#### LISTED ENTRIES
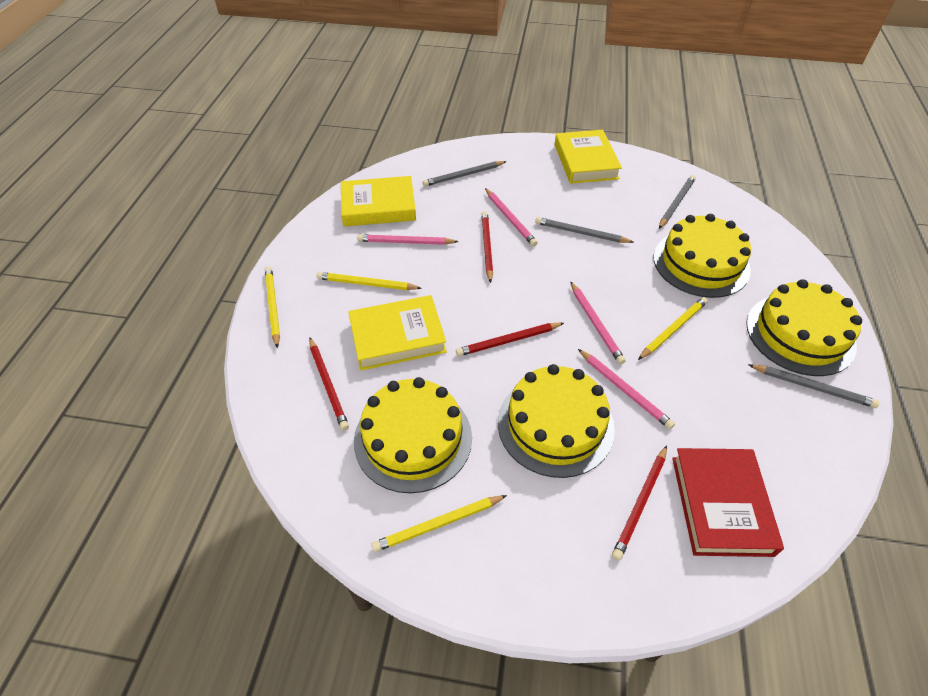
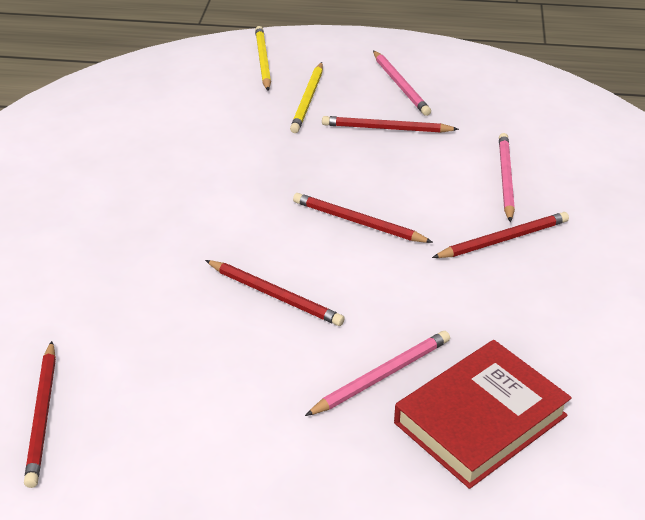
grey pencil: 4 -> 0
pink pencil: 4 -> 3
red pencil: 4 -> 5
yellow book: 3 -> 0
yellow cake: 4 -> 0
yellow pencil: 4 -> 2

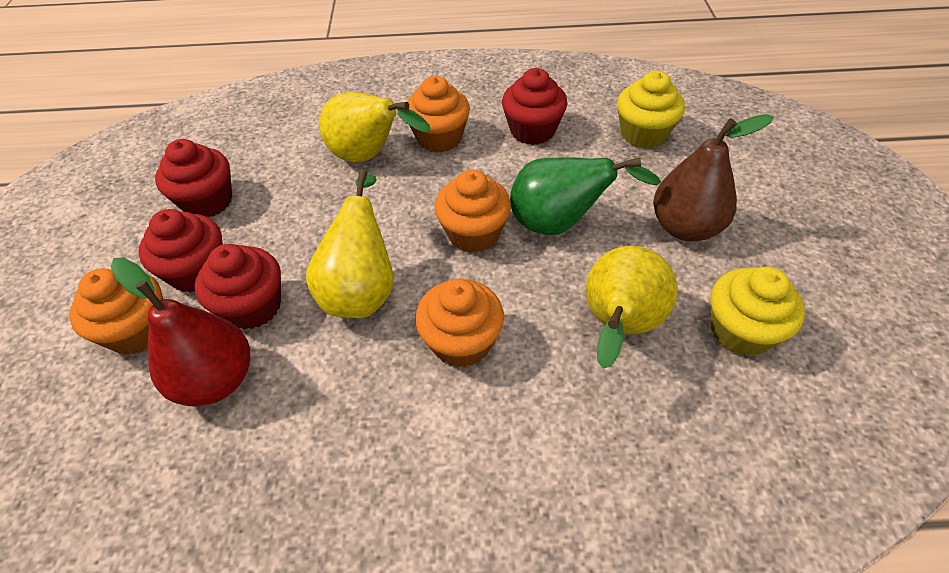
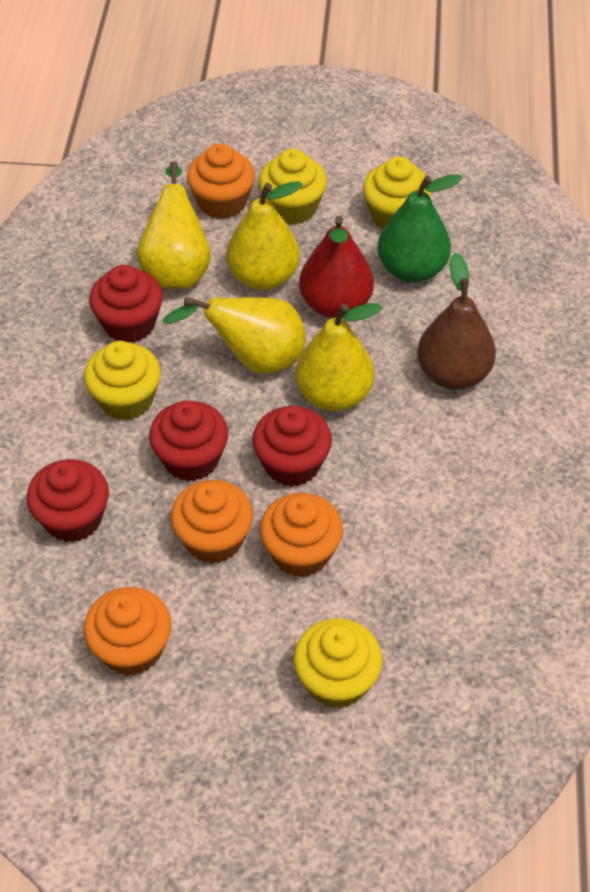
yellow cupcake: 2 -> 4
yellow pear: 3 -> 4

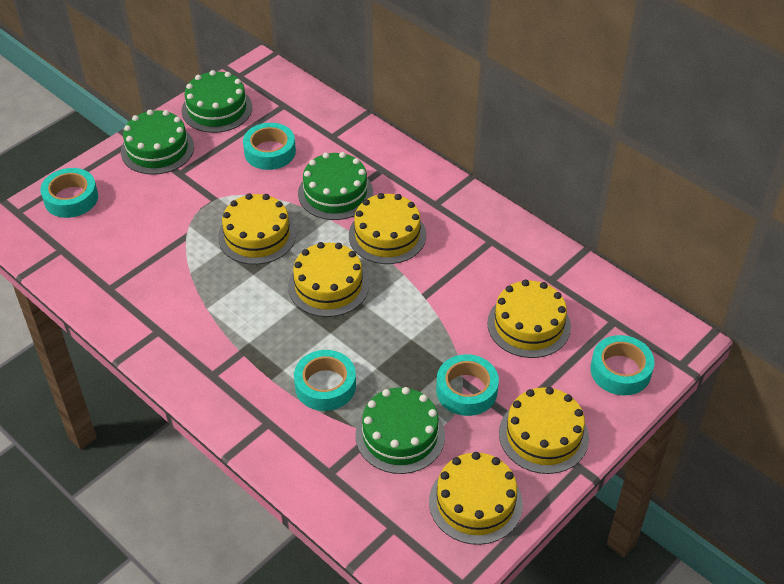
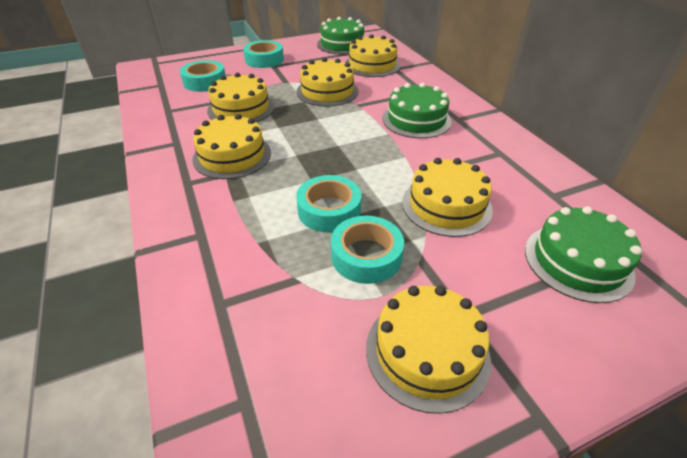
green cake: 4 -> 3
turquoise tape: 5 -> 4

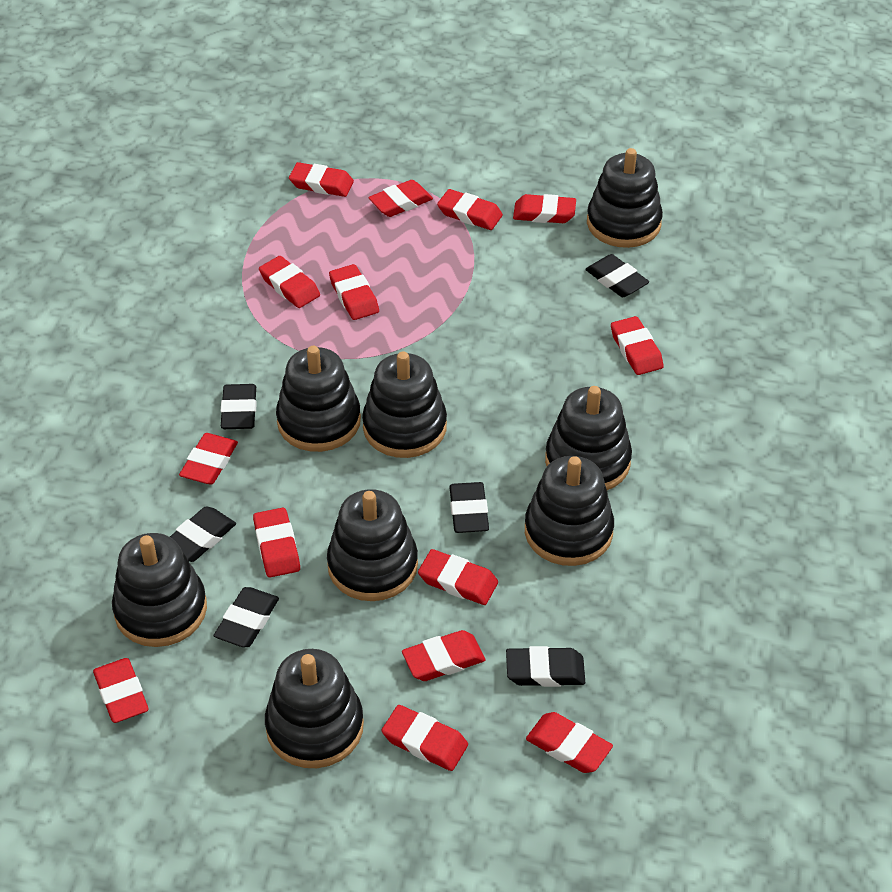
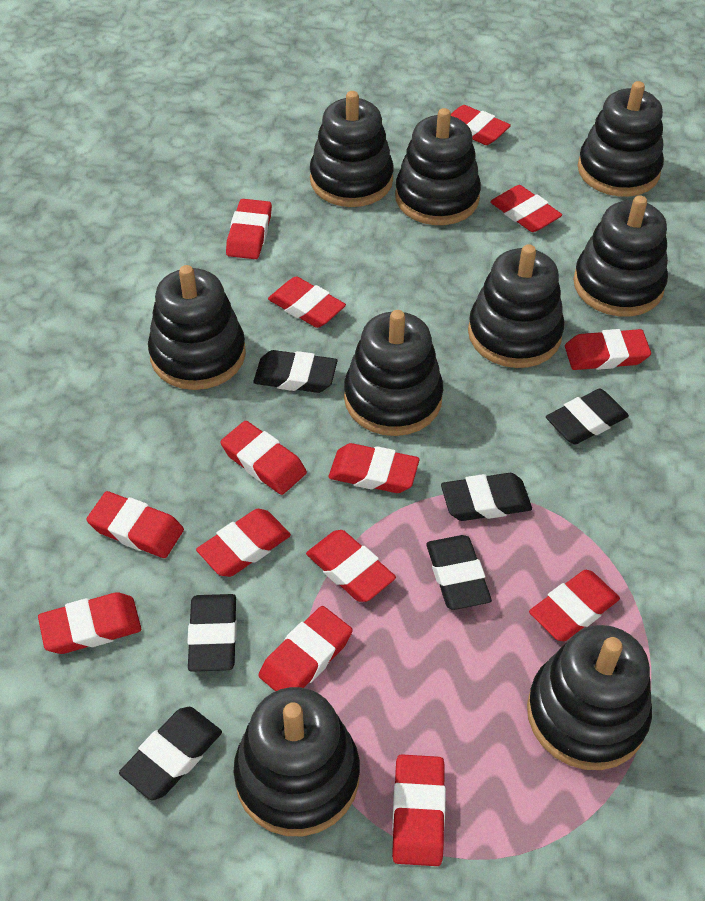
black stacking toy: 8 -> 9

#### DESCRIPTION OF THE TASK
Extract exactly the lines from the one containing "yellow cupcake: 2 -> 4" through the last line of the records above, both included, and leave out the pictures.

#### OUTPUT BELOW
yellow cupcake: 2 -> 4
yellow pear: 3 -> 4

green cake: 4 -> 3
turquoise tape: 5 -> 4

black stacking toy: 8 -> 9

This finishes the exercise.